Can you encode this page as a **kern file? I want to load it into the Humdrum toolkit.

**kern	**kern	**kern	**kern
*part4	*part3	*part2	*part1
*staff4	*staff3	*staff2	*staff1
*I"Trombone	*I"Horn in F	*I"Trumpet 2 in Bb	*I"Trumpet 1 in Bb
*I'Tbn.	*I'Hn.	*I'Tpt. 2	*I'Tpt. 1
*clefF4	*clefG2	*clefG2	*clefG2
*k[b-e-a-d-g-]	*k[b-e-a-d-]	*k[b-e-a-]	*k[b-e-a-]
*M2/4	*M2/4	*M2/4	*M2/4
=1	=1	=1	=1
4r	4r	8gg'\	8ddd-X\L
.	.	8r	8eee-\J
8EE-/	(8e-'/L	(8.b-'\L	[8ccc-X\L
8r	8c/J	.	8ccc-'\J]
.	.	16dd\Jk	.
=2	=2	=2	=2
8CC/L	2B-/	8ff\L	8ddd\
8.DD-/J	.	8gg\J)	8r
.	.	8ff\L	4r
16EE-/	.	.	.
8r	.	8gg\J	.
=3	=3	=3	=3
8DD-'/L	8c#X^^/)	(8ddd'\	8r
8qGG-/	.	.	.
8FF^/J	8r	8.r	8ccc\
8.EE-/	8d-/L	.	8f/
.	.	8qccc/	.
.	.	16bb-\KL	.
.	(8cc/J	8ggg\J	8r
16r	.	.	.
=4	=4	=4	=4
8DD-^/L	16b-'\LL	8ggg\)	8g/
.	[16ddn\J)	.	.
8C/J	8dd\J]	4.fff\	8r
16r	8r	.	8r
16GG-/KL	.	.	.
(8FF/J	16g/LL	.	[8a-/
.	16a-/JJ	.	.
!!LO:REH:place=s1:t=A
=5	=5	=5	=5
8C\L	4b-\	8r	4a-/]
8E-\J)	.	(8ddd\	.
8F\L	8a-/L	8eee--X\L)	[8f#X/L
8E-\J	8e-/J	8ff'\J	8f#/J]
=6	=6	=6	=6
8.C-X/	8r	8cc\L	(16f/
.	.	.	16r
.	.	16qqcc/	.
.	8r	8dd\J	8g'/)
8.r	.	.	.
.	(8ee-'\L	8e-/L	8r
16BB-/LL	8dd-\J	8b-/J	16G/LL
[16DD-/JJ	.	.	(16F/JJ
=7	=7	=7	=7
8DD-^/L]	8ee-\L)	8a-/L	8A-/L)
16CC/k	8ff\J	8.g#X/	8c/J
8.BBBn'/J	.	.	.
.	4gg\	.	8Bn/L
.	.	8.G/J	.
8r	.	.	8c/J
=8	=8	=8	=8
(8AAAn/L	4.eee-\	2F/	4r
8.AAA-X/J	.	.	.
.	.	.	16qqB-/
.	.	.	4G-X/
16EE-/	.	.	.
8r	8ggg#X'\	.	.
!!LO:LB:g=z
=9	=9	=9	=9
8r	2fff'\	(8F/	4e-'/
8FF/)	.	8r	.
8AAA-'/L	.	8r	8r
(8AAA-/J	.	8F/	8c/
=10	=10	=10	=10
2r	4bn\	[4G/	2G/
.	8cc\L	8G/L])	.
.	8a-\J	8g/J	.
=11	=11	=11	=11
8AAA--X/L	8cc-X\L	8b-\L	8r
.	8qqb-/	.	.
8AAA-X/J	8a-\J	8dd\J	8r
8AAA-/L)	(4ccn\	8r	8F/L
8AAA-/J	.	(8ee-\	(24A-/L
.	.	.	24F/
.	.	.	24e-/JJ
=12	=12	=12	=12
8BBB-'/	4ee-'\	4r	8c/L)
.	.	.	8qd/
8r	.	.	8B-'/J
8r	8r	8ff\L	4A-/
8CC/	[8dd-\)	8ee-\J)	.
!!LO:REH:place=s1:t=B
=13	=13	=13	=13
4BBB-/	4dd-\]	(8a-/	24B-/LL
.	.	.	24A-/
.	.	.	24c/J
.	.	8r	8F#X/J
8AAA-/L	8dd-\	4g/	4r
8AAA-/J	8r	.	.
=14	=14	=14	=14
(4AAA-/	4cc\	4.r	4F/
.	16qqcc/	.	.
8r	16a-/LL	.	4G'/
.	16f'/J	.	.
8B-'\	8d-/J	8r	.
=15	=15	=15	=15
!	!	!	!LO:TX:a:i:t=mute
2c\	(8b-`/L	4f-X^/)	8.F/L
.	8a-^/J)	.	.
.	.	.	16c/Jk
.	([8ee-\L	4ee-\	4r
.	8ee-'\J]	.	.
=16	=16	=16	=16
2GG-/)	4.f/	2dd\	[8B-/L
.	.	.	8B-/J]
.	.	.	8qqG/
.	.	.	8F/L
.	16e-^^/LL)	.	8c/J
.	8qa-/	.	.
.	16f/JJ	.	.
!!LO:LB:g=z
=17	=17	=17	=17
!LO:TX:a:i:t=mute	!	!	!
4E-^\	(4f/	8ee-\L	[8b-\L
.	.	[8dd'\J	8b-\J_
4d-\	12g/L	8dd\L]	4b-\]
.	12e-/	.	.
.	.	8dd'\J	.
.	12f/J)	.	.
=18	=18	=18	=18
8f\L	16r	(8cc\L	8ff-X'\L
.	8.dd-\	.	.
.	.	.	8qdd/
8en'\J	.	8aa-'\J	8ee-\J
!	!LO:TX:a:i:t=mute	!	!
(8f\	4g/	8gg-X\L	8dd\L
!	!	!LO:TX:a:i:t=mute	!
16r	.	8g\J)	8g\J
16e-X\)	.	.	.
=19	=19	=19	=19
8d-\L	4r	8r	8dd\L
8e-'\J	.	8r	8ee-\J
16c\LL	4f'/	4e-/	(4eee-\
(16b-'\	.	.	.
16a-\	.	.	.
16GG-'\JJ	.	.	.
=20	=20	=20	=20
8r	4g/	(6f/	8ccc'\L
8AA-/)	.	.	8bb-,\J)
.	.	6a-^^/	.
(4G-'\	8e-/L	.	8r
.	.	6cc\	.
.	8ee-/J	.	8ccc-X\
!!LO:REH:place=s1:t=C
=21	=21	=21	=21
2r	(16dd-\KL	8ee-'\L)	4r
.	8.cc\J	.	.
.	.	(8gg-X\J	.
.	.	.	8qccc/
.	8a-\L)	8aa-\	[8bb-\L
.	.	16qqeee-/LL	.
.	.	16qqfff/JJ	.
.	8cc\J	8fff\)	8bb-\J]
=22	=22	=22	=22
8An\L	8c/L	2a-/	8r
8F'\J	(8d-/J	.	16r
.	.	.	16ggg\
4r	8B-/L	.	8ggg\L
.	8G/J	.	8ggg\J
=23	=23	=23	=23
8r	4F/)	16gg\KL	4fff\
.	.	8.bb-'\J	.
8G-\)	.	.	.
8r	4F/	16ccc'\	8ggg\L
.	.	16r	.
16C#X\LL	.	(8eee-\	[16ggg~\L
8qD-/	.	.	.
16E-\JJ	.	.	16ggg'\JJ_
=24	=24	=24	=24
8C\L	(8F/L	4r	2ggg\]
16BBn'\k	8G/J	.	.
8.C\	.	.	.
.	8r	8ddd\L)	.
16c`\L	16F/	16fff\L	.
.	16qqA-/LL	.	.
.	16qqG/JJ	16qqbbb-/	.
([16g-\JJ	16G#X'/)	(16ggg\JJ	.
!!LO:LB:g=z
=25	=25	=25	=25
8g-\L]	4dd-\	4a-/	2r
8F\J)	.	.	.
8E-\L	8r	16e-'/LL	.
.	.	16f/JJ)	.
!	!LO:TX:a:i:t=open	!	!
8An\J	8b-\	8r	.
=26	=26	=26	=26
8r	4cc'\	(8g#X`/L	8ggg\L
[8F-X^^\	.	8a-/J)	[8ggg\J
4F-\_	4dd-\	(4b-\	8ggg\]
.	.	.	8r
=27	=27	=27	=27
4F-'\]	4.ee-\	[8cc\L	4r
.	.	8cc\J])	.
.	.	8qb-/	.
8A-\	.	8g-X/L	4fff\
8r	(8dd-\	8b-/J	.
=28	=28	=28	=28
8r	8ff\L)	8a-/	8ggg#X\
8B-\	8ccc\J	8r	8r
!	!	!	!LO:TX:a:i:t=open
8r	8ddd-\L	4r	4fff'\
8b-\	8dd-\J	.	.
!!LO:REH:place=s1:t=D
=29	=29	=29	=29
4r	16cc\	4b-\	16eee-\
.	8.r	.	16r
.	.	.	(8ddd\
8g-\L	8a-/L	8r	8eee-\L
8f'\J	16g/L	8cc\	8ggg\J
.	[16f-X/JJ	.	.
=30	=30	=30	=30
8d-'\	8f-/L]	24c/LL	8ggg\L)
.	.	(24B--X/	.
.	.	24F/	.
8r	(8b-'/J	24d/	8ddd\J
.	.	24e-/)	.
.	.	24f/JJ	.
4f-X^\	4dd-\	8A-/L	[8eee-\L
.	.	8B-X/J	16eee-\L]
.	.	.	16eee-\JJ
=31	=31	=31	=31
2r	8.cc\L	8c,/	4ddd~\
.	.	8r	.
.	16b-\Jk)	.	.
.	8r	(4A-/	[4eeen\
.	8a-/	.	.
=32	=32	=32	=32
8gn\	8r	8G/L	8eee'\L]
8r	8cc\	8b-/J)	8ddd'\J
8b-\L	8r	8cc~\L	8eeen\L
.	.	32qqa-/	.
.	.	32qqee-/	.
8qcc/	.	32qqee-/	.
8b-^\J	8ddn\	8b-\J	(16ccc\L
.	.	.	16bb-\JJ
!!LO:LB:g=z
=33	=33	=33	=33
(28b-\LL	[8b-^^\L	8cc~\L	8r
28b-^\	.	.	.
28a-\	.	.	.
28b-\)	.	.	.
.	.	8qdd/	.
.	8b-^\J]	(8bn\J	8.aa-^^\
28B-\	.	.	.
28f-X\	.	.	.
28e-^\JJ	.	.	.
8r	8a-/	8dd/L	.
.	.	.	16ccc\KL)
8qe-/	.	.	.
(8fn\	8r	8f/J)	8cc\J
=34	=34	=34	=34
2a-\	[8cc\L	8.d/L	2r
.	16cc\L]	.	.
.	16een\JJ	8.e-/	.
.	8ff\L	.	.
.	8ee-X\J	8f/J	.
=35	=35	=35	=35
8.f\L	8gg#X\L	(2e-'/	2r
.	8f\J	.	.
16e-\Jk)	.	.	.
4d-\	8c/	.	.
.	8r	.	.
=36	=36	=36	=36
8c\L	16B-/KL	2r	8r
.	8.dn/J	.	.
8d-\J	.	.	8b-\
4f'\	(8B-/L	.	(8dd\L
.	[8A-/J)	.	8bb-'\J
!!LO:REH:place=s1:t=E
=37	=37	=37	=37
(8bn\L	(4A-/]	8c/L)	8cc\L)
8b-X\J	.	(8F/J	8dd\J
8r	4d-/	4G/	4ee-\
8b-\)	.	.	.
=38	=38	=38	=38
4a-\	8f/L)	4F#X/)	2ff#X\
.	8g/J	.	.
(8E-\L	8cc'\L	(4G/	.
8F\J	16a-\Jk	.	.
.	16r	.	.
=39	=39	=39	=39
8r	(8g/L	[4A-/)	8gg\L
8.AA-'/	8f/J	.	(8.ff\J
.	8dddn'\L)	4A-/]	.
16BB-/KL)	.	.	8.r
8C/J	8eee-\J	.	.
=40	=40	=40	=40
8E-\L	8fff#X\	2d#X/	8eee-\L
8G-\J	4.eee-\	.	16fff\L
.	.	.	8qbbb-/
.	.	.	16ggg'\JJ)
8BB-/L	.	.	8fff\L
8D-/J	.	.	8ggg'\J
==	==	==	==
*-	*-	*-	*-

▶ _THE EXERCISE_: Count the lines in the rows above that contain the string "place", treating uppercase and lowercase as different, and reply with the number alone.

▶ _ANSWER TO THIS PROBLEM_: 5